(Before-and-after change records)
■ ■ ■ ■

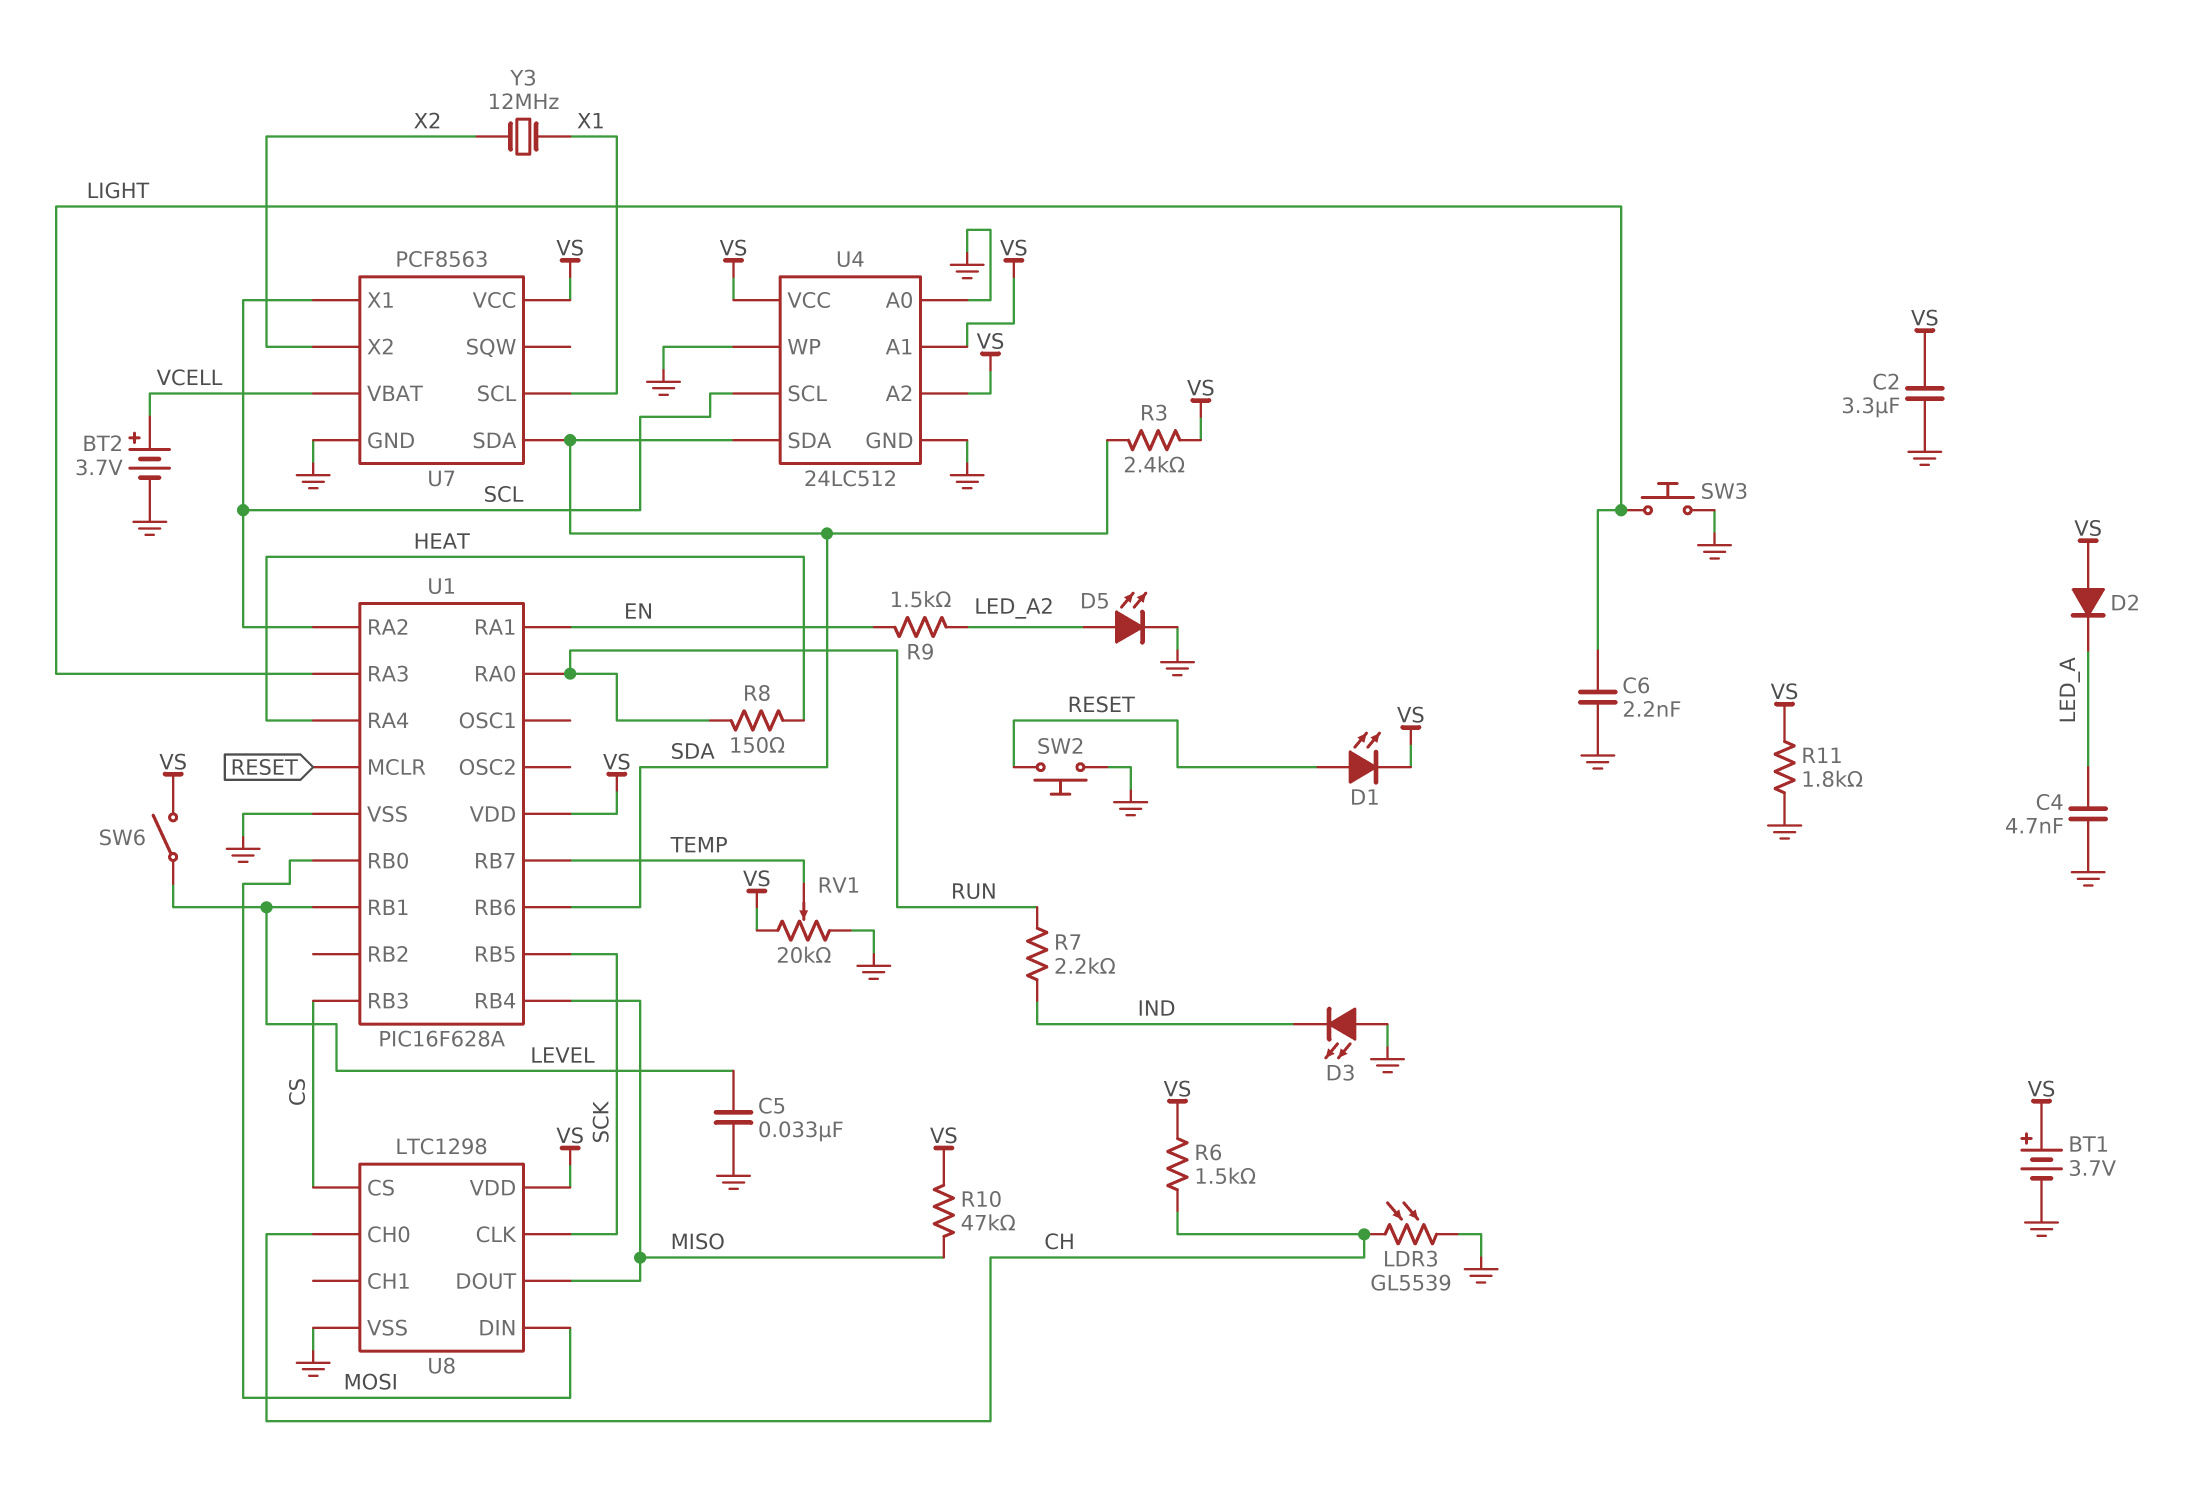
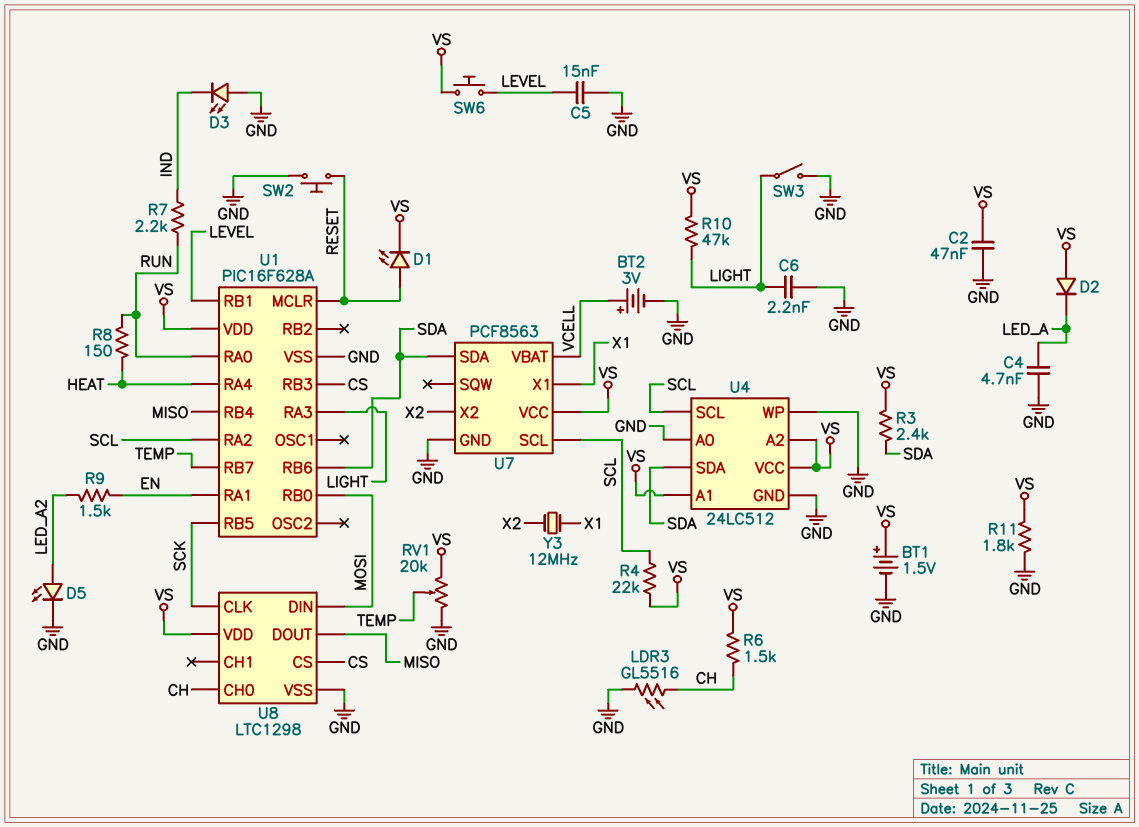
BT1: 3.7V (plus VS, minus GND) -> 1.5V (plus VS, minus GND)
BT2: 3.7V (plus VCELL, minus GND) -> 3V (plus VCELL, minus GND)
C2: 3.3uF (GND, VS) -> 47nF (GND, VS)
C5: 33nF (GND, LEVEL) -> 15nF (GND, LEVEL)
LDR3: GL5539 (CH, GND) -> GL5516 (CH, GND)
R4: none -> 22k (SCL, VS)
R10: 47k (MISO, VS) -> 47k (LIGHT, VS)
SW3: button (GND, LIGHT) -> switch (GND, LIGHT)
SW6: switch (LEVEL, VS) -> button (LEVEL, VS)
U7 pin SCL: X1 -> SCL
U7 pin X1: SCL -> X1

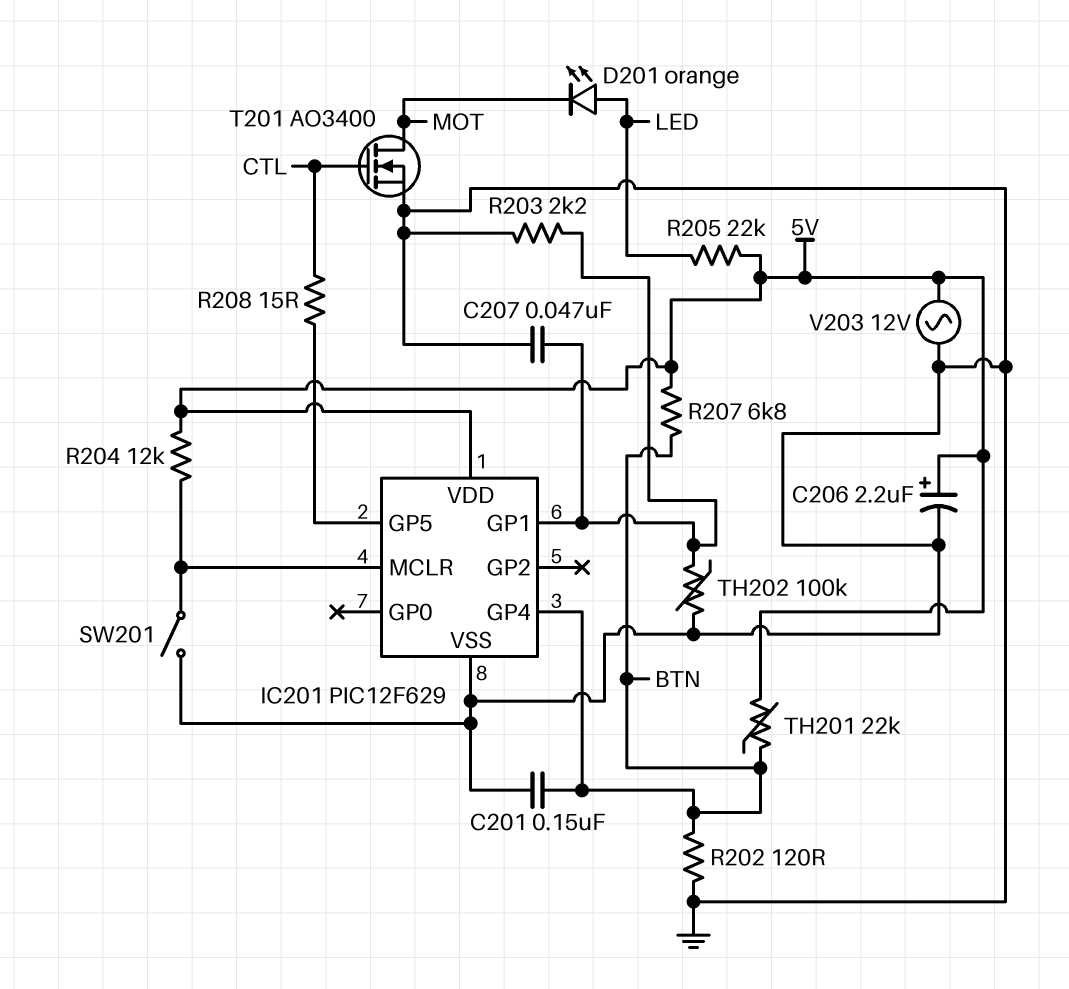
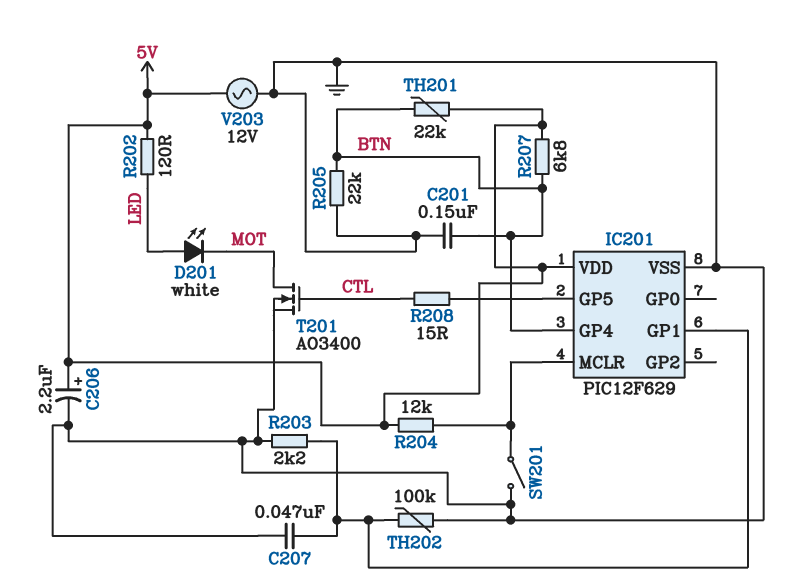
D201: LED orange (A LED, K MOT) -> LED white (A LED, K MOT)
R202: 120 (BTN, GND) -> 120 (5V, LED)
R205: 22k (5V, LED) -> 22k (BTN, GND)

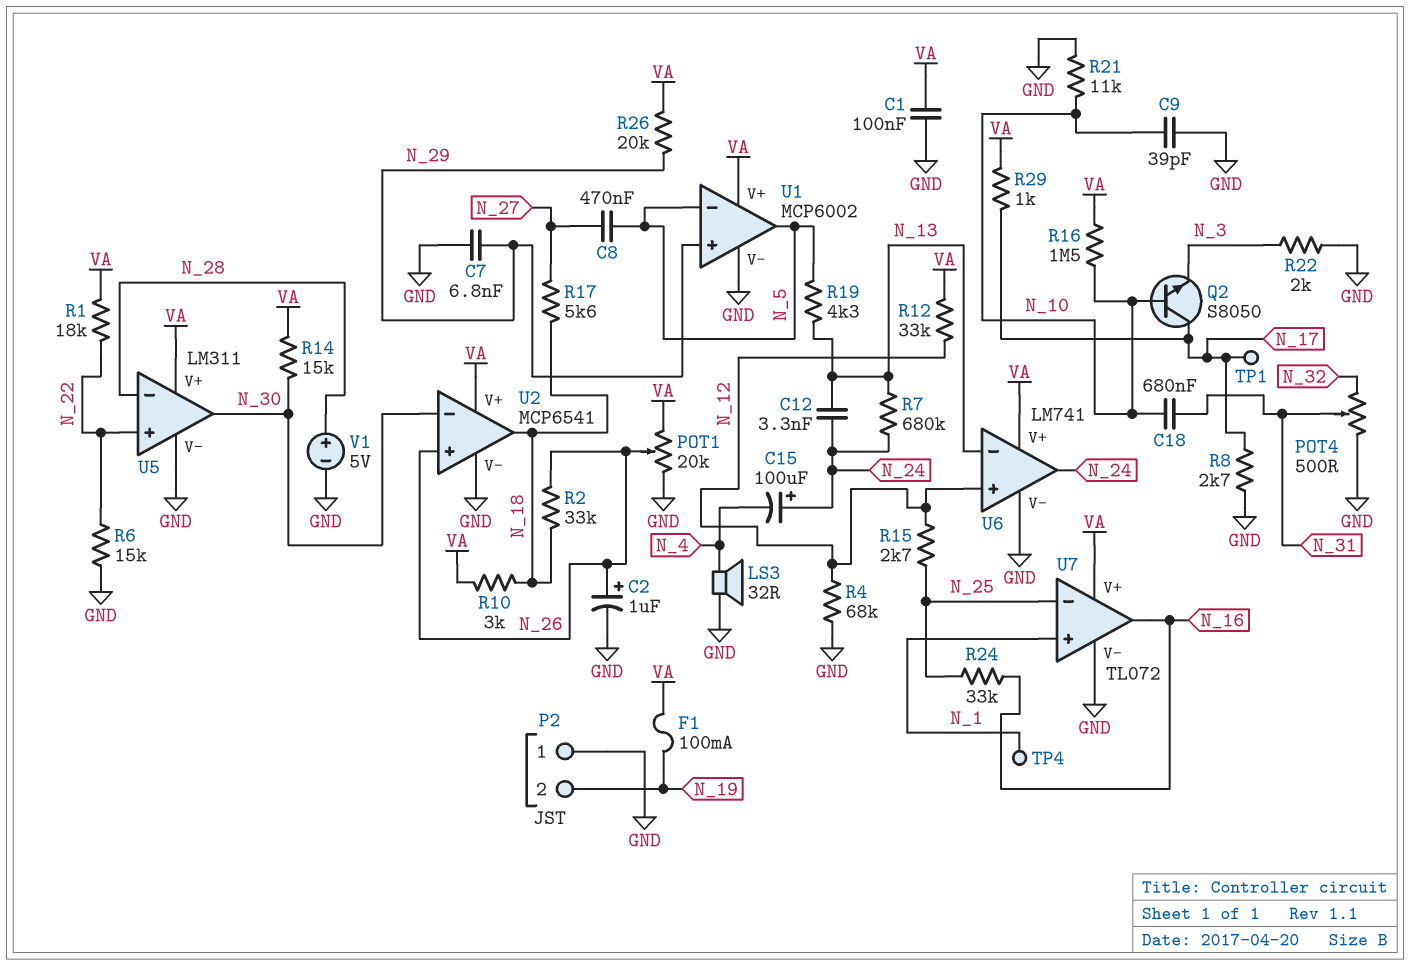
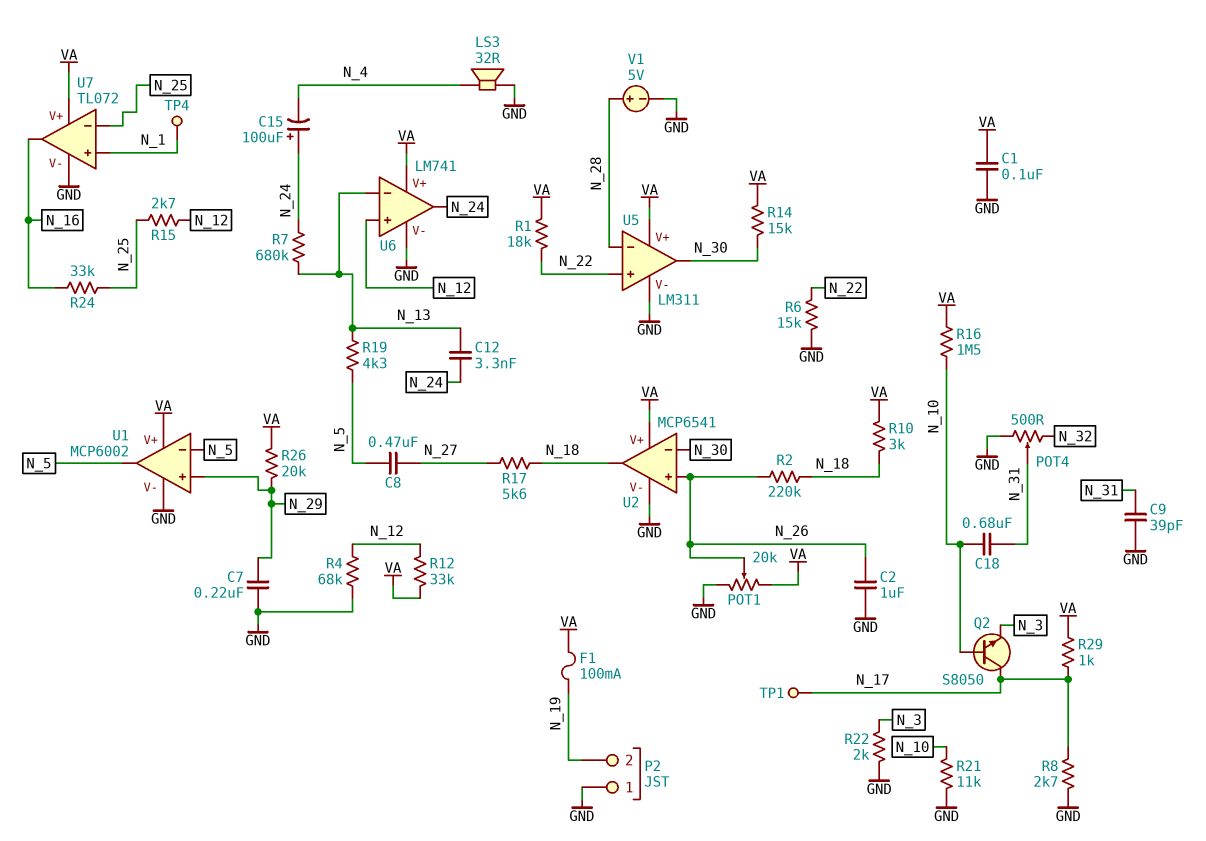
C2: 1uF (plus N_26, minus GND) -> 1uF (GND, N_26)
C7: 6.8nF (GND, N_29) -> 220nF (GND, N_29)
C9: 39pF (GND, N_10) -> 39pF (GND, N_31)
R2: 33k (N_18, N_26) -> 220k (N_18, N_26)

■ ■ ■ ■

Brief. Please print all of the records above exactly, omitting each picture.

Output for this task.
BT1: 3.7V (plus VS, minus GND) -> 1.5V (plus VS, minus GND)
BT2: 3.7V (plus VCELL, minus GND) -> 3V (plus VCELL, minus GND)
C2: 3.3uF (GND, VS) -> 47nF (GND, VS)
C5: 33nF (GND, LEVEL) -> 15nF (GND, LEVEL)
LDR3: GL5539 (CH, GND) -> GL5516 (CH, GND)
R4: none -> 22k (SCL, VS)
R10: 47k (MISO, VS) -> 47k (LIGHT, VS)
SW3: button (GND, LIGHT) -> switch (GND, LIGHT)
SW6: switch (LEVEL, VS) -> button (LEVEL, VS)
U7 pin SCL: X1 -> SCL
U7 pin X1: SCL -> X1

D201: LED orange (A LED, K MOT) -> LED white (A LED, K MOT)
R202: 120 (BTN, GND) -> 120 (5V, LED)
R205: 22k (5V, LED) -> 22k (BTN, GND)

C2: 1uF (plus N_26, minus GND) -> 1uF (GND, N_26)
C7: 6.8nF (GND, N_29) -> 220nF (GND, N_29)
C9: 39pF (GND, N_10) -> 39pF (GND, N_31)
R2: 33k (N_18, N_26) -> 220k (N_18, N_26)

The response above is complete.